━━━ Data for this task ━━━

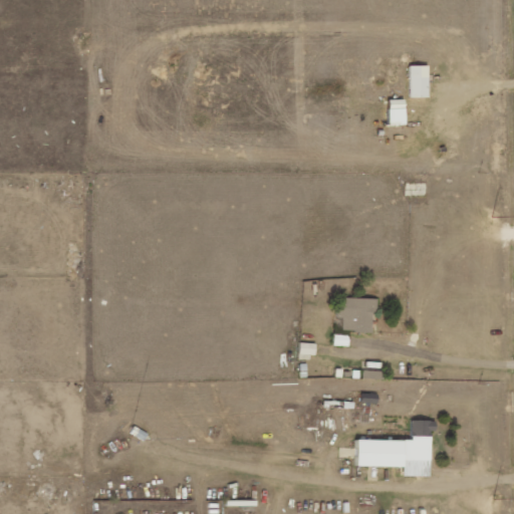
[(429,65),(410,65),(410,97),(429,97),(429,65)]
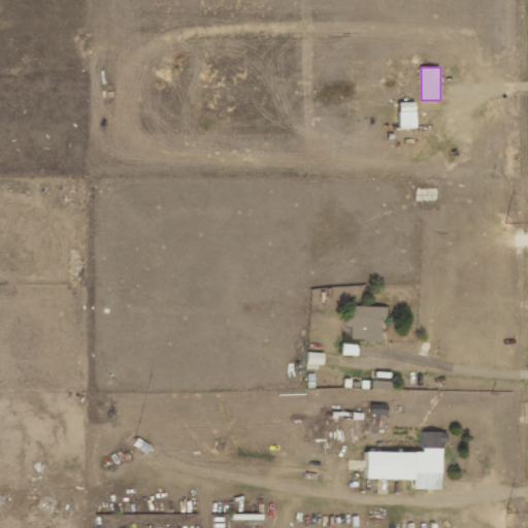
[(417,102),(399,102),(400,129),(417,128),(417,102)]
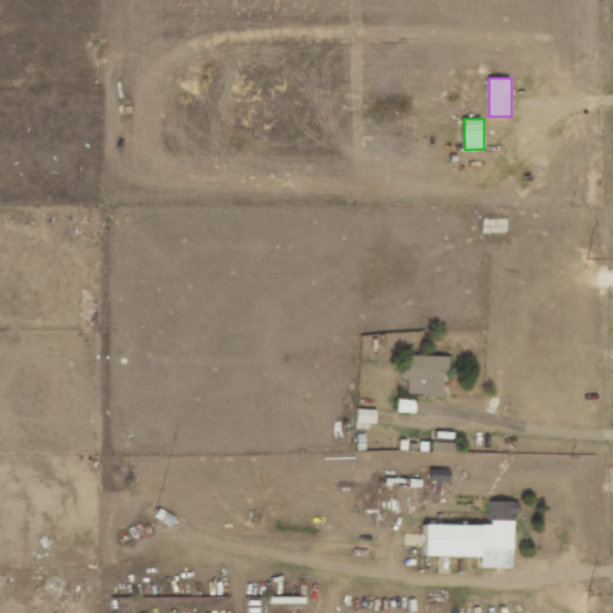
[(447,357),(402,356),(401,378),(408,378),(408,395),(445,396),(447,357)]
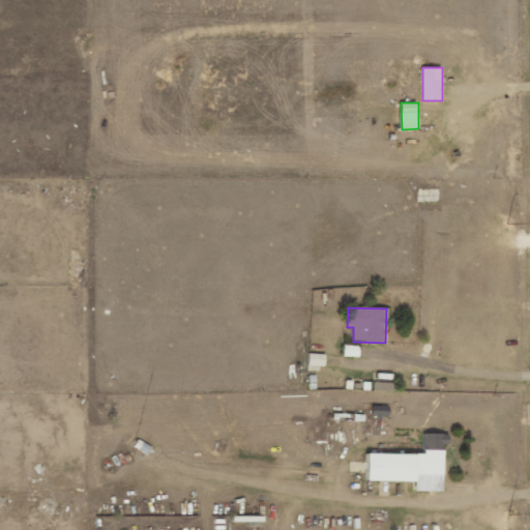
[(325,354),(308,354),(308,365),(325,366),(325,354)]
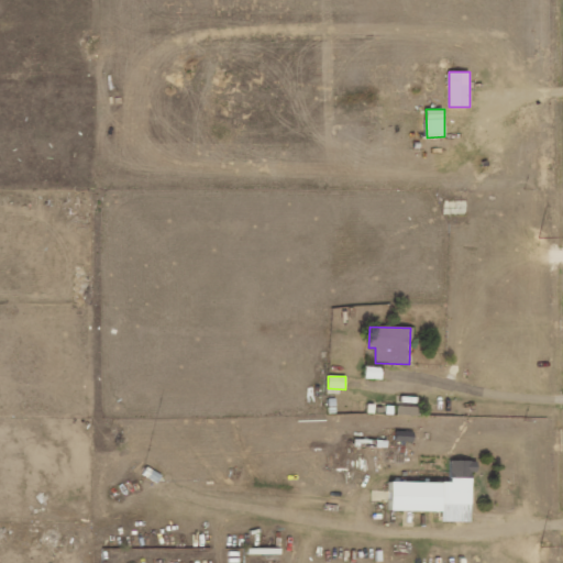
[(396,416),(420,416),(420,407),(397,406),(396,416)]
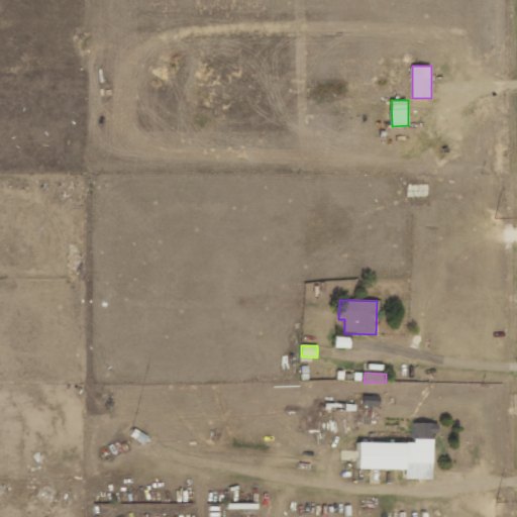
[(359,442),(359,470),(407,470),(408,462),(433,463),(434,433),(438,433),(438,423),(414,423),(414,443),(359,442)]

━━━

**What you need to do:**
Retype the records above exactly, starting at the line that contains "[(325,354),(308,354),(308,365),(325,366),(325,354)]" and going through the last line, and leave out any pictures.

**Exercise response:**
[(325,354),(308,354),(308,365),(325,366),(325,354)]
[(396,416),(420,416),(420,407),(397,406),(396,416)]
[(359,442),(359,470),(407,470),(408,462),(433,463),(434,433),(438,433),(438,423),(414,423),(414,443),(359,442)]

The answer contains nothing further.